◆ **Instructions to follow**
Across the listing, count the lines that include the string "camera". Give nothing besides the number.

◆ **Data supplied**
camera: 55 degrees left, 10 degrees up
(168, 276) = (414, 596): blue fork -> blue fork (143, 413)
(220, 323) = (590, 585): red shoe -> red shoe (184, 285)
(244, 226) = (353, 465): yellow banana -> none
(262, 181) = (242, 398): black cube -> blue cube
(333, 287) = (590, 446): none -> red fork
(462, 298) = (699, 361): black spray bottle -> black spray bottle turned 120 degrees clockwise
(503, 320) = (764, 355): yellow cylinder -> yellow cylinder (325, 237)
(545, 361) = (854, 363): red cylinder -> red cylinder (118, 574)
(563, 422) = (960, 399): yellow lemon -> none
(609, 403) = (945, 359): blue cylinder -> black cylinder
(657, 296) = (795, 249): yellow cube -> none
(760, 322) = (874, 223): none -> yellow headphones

--

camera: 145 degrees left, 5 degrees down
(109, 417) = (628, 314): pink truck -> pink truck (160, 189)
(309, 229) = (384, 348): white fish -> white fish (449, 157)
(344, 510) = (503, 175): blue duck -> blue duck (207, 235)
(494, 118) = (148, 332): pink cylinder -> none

◆ **Response below**
2